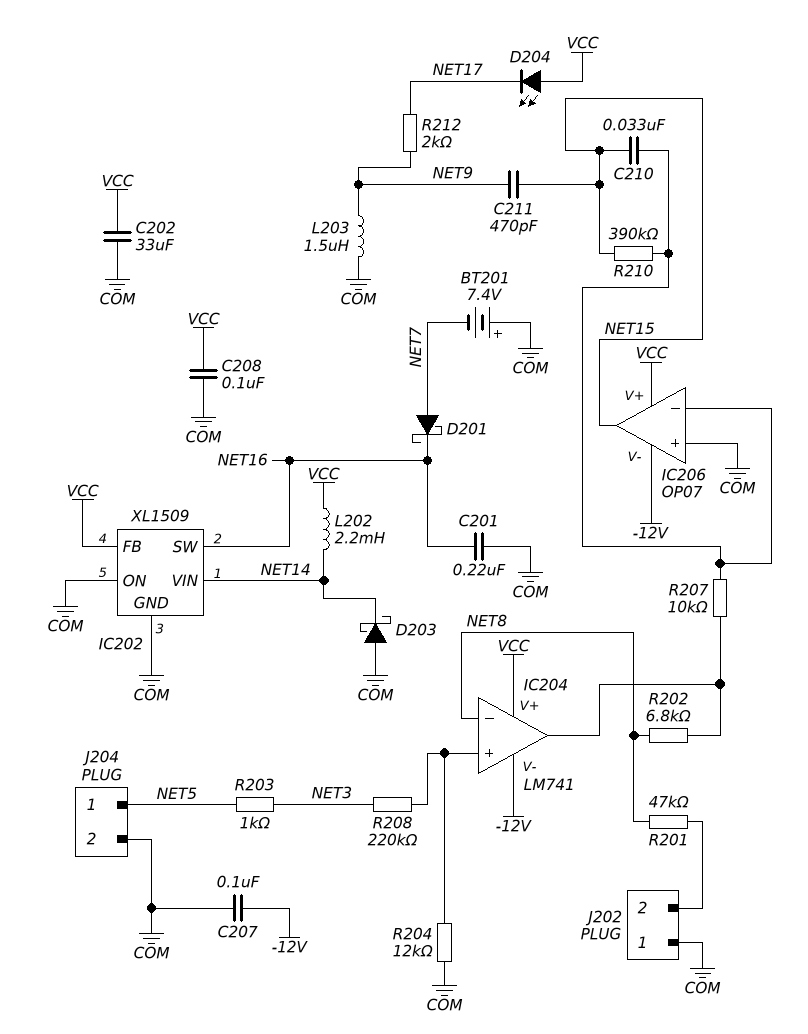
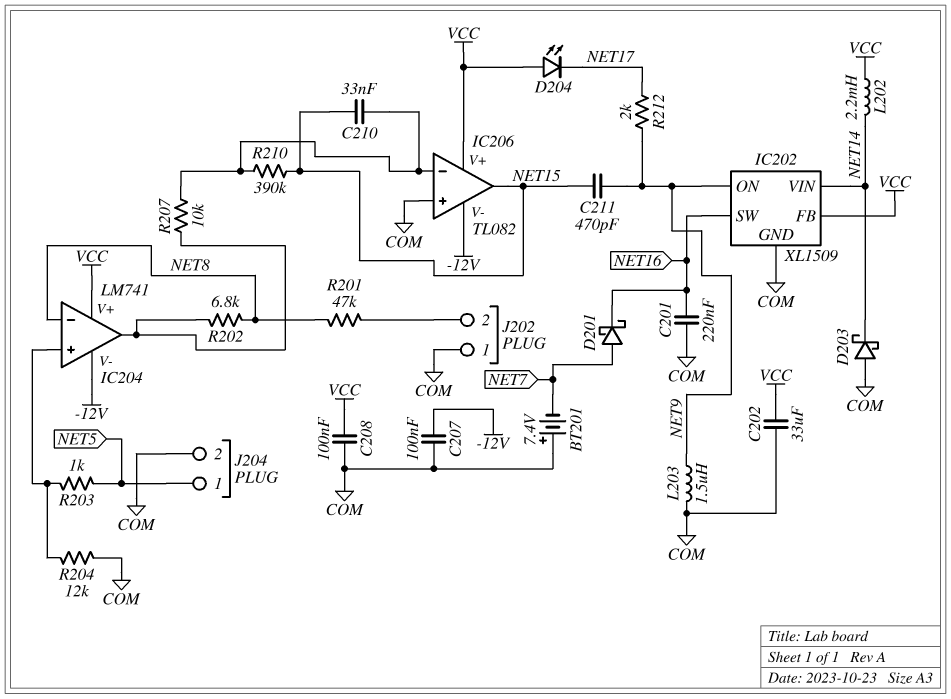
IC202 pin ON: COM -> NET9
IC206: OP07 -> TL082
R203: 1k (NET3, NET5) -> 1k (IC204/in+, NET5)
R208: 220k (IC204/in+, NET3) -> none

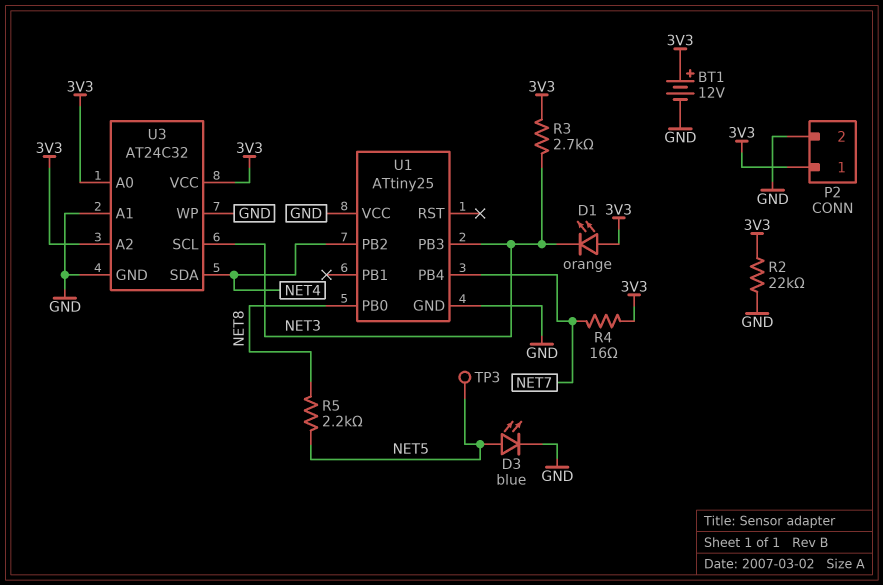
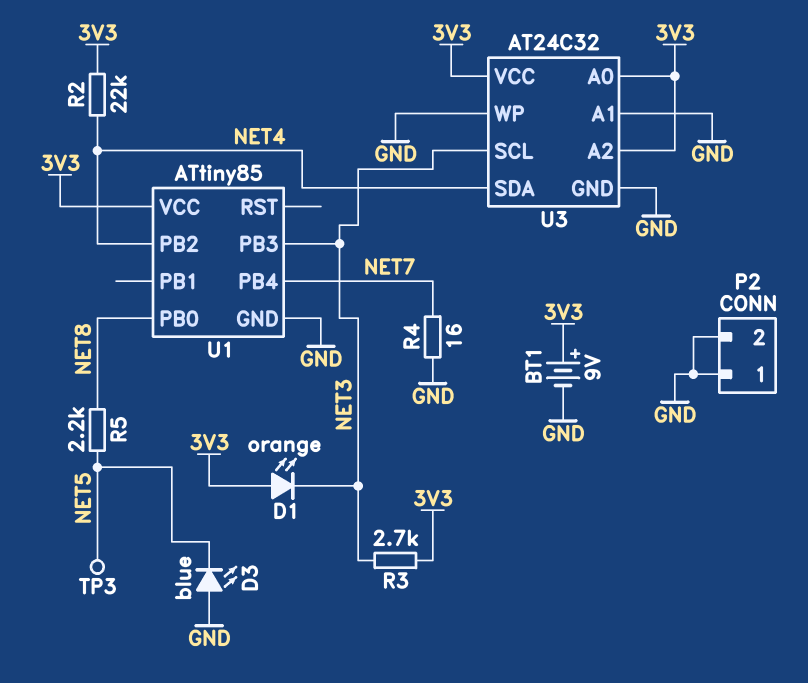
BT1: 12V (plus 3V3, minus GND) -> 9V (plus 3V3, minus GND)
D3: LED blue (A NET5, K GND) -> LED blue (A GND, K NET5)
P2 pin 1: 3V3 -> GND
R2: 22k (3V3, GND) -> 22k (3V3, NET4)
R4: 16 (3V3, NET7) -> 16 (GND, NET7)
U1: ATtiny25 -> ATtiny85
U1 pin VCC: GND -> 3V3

Your objective: The whole listing, pictures excluded, should be output exactly.

Written answer:
IC202 pin ON: COM -> NET9
IC206: OP07 -> TL082
R203: 1k (NET3, NET5) -> 1k (IC204/in+, NET5)
R208: 220k (IC204/in+, NET3) -> none

BT1: 12V (plus 3V3, minus GND) -> 9V (plus 3V3, minus GND)
D3: LED blue (A NET5, K GND) -> LED blue (A GND, K NET5)
P2 pin 1: 3V3 -> GND
R2: 22k (3V3, GND) -> 22k (3V3, NET4)
R4: 16 (3V3, NET7) -> 16 (GND, NET7)
U1: ATtiny25 -> ATtiny85
U1 pin VCC: GND -> 3V3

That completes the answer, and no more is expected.